__Exercise input__.
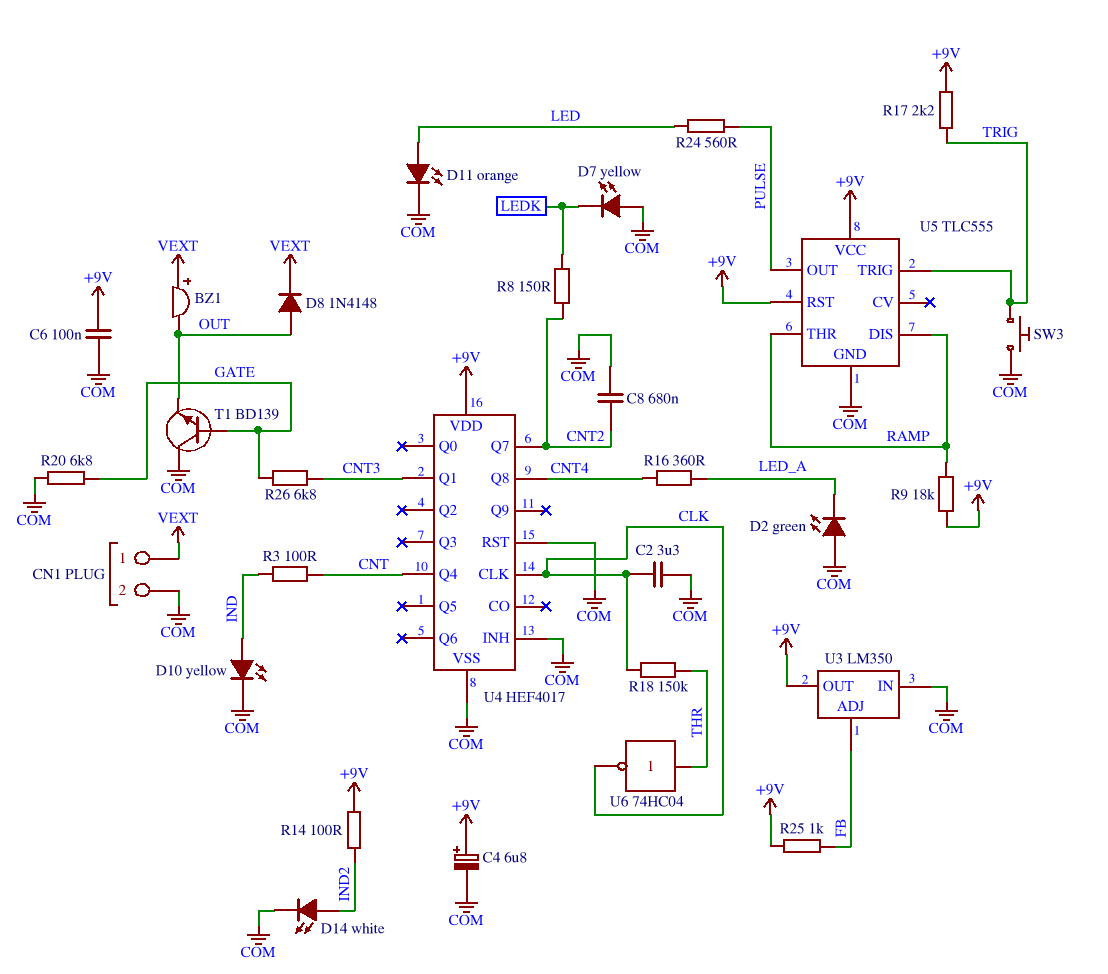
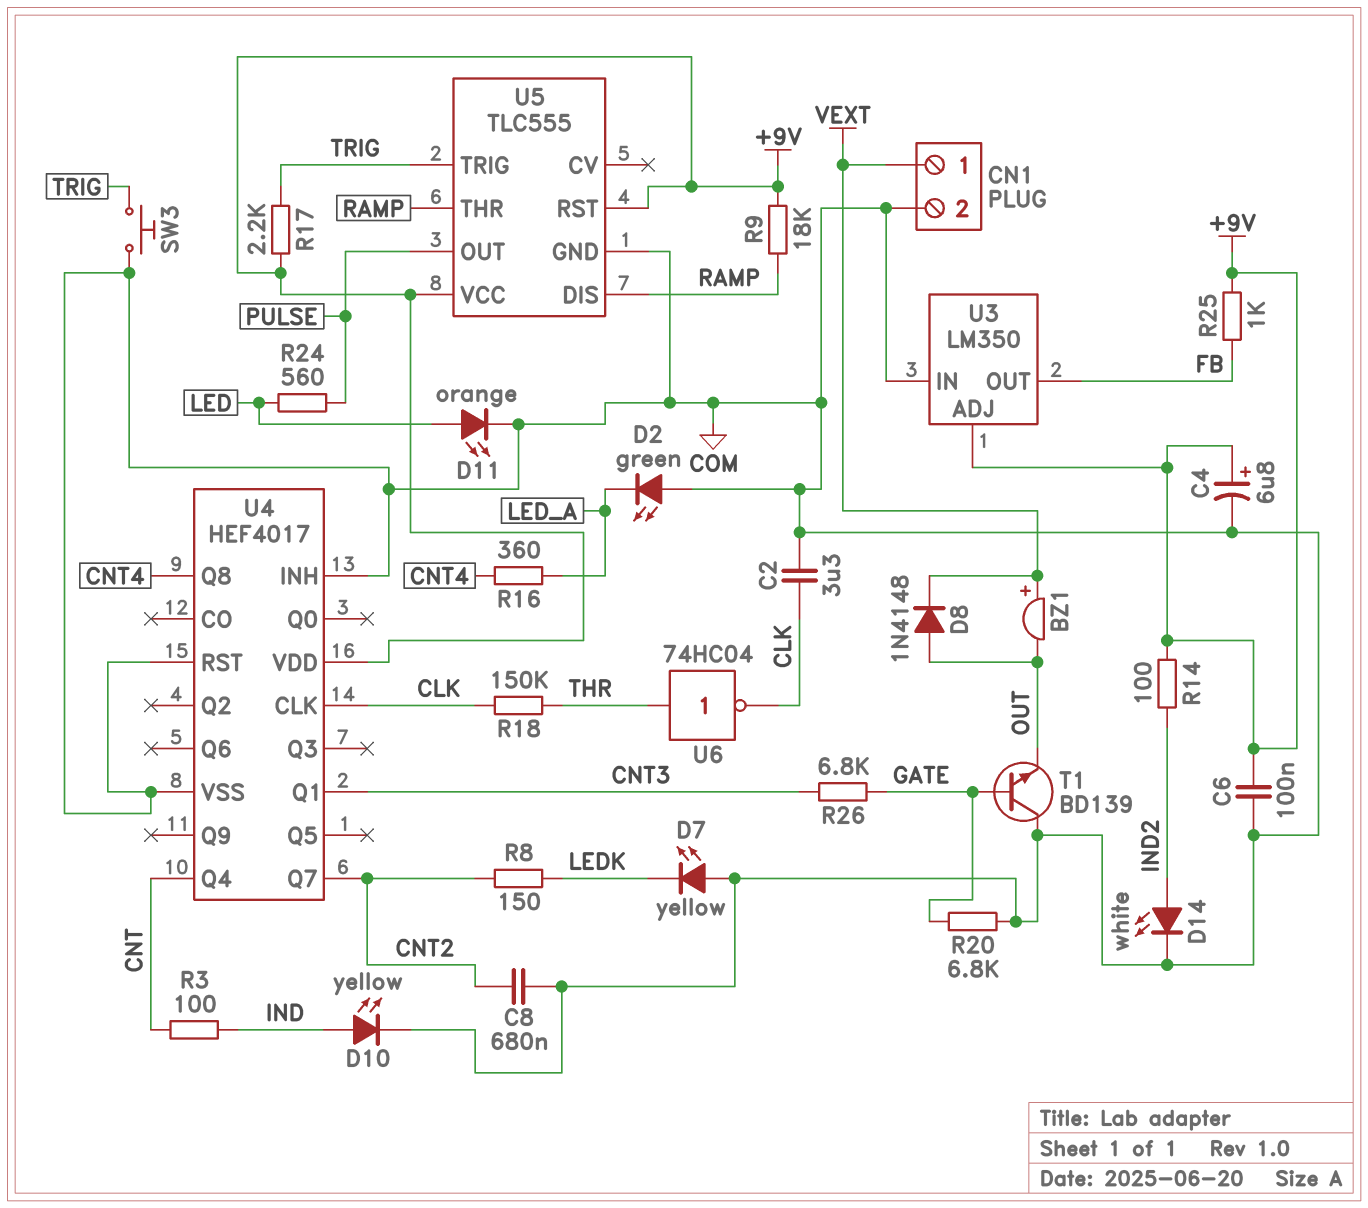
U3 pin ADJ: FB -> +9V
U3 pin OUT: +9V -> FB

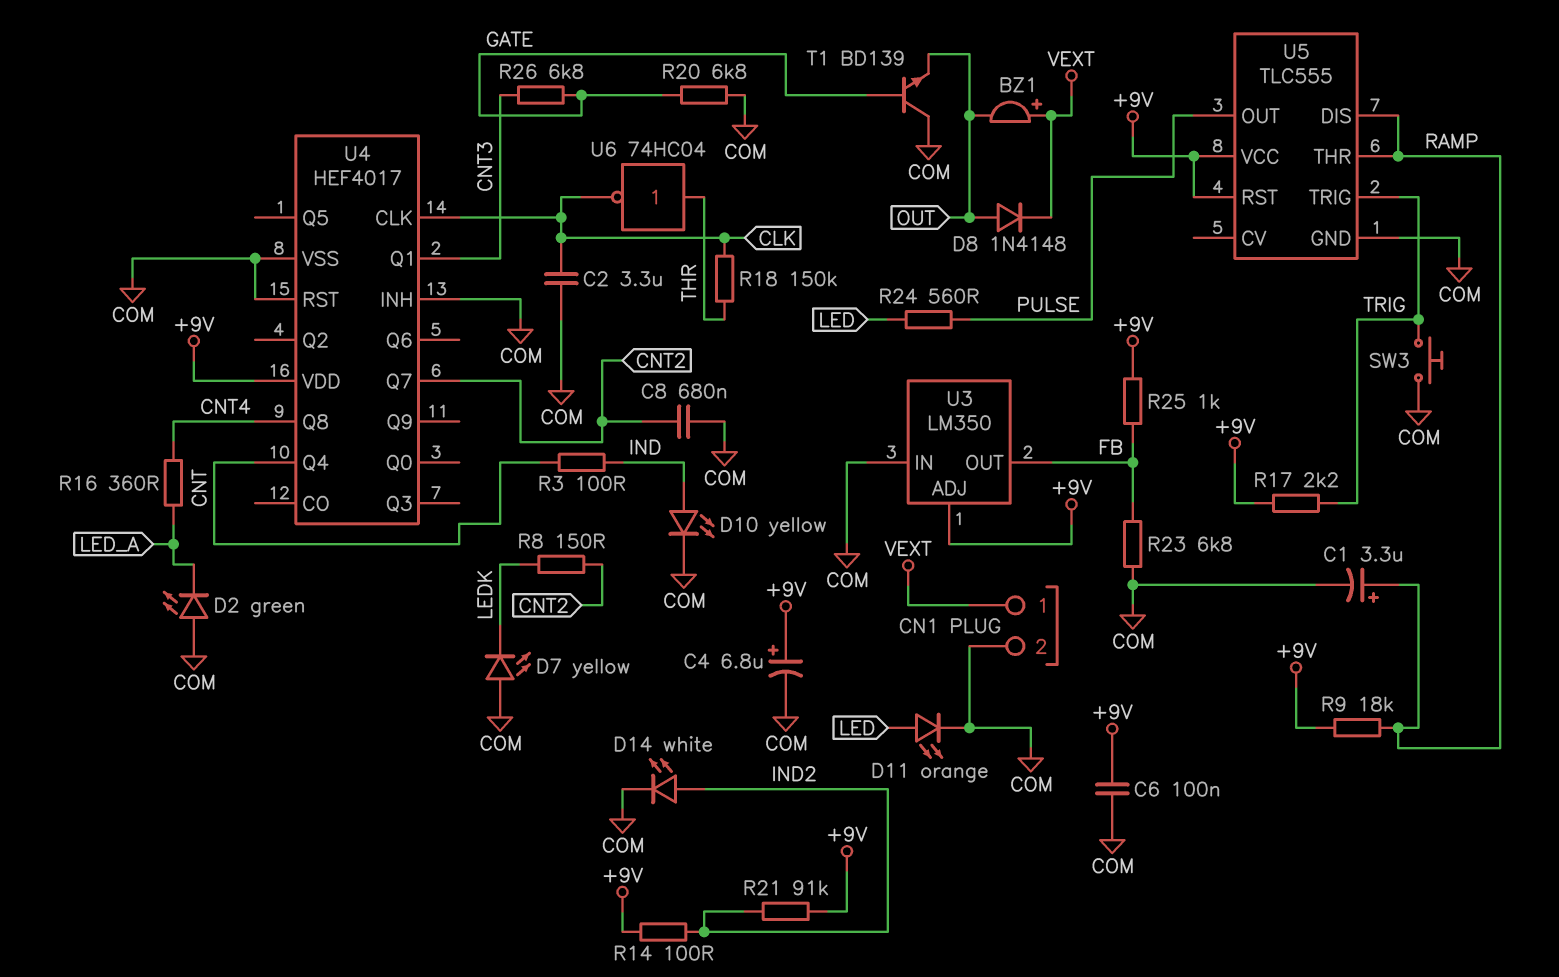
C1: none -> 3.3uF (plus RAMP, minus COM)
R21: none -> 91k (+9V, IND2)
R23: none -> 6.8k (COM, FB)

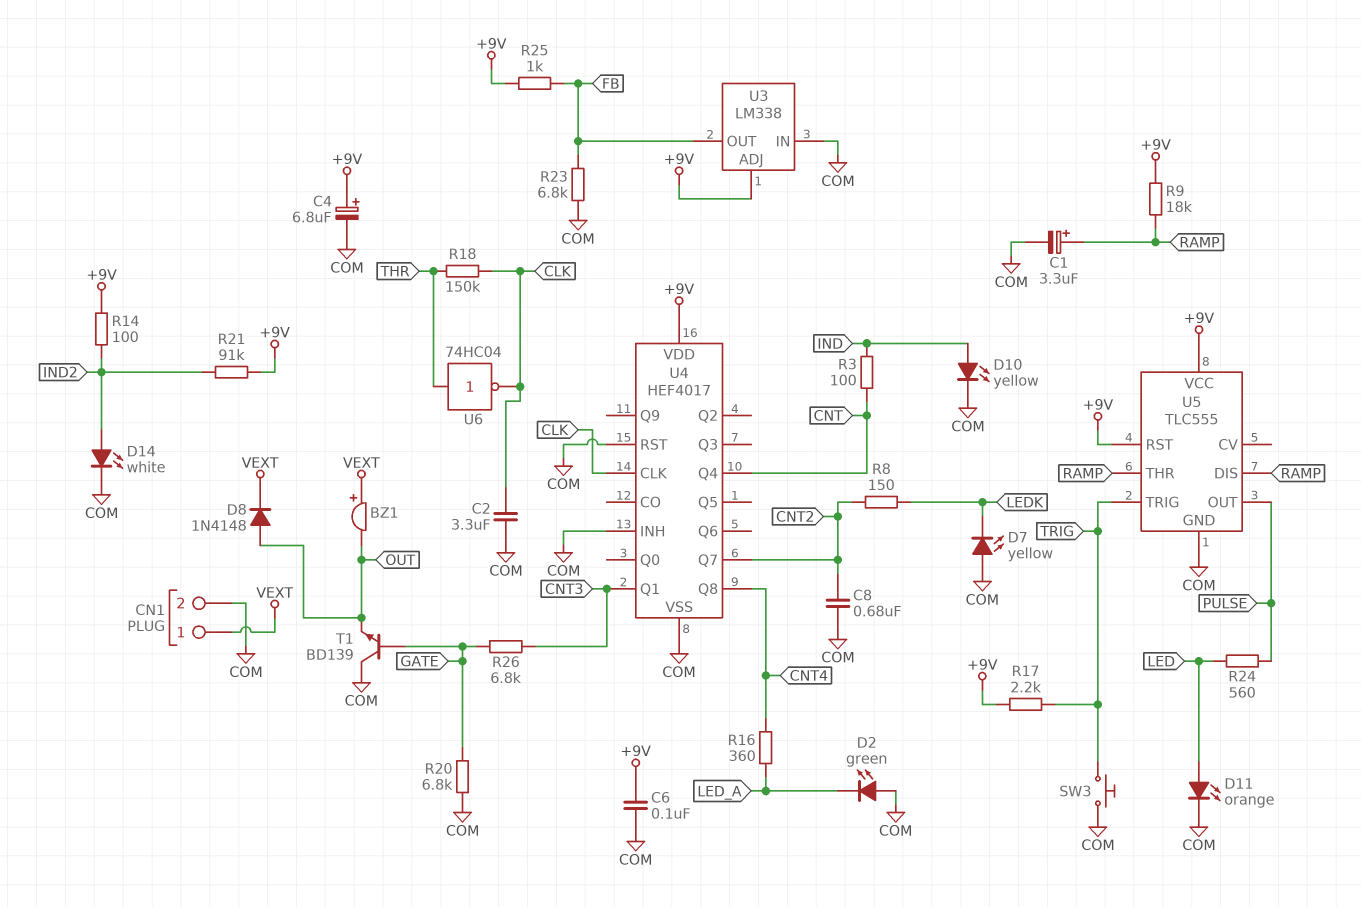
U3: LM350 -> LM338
* * *
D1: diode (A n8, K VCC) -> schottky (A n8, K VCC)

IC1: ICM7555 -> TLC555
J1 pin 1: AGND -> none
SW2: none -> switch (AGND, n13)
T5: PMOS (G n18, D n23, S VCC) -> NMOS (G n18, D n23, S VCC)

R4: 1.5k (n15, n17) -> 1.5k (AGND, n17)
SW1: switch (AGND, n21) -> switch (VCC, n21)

__Work to complete__. Look in the material above for the line with "SW2: none -> switch (AGND, n13)" and the line with "SW1: switch (AGND, n21) -> switch (VCC, n21)", and transcribe exactly those lines and all lines between them, nothing more.

__Reply to the exercise__.
SW2: none -> switch (AGND, n13)
T5: PMOS (G n18, D n23, S VCC) -> NMOS (G n18, D n23, S VCC)

R4: 1.5k (n15, n17) -> 1.5k (AGND, n17)
SW1: switch (AGND, n21) -> switch (VCC, n21)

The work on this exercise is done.